### Excerpted records:
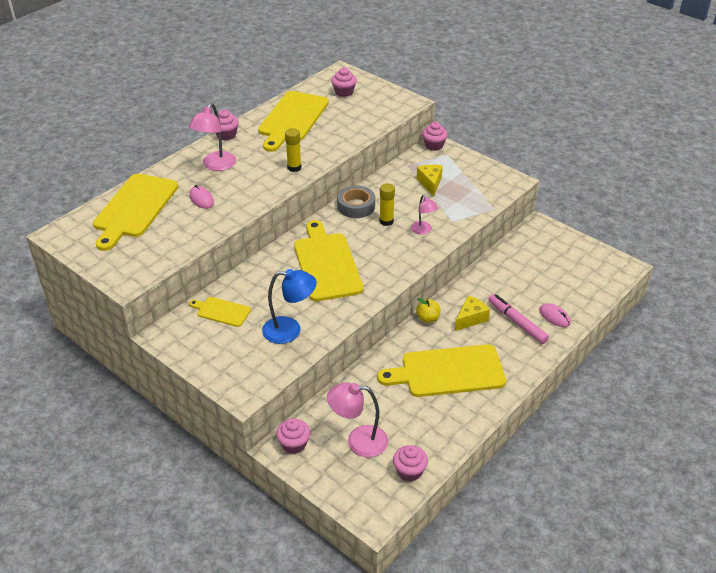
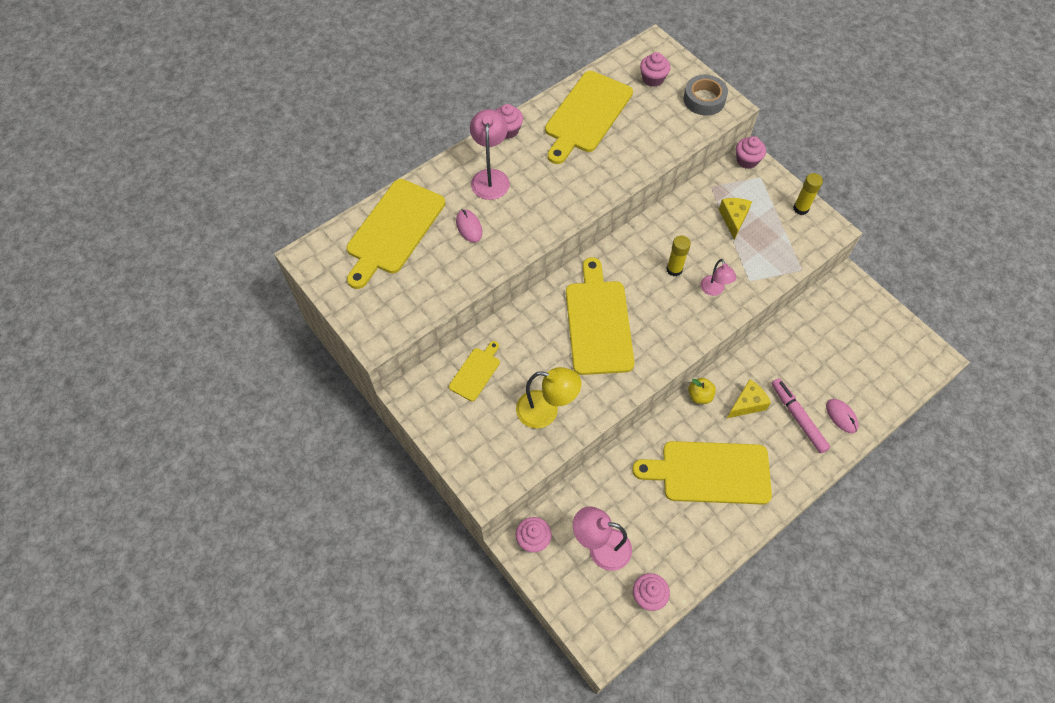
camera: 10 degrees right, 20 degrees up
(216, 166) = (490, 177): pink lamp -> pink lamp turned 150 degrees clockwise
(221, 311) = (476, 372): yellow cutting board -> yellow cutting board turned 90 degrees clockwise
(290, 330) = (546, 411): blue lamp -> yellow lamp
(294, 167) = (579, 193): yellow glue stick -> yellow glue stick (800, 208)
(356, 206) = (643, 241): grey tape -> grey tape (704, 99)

### Activity:
Restate exactly, and only, the line containing "(221, 311) = (476, 372): yellow" together with all lines after it to the end of the material.

### Reply:
(221, 311) = (476, 372): yellow cutting board -> yellow cutting board turned 90 degrees clockwise
(290, 330) = (546, 411): blue lamp -> yellow lamp
(294, 167) = (579, 193): yellow glue stick -> yellow glue stick (800, 208)
(356, 206) = (643, 241): grey tape -> grey tape (704, 99)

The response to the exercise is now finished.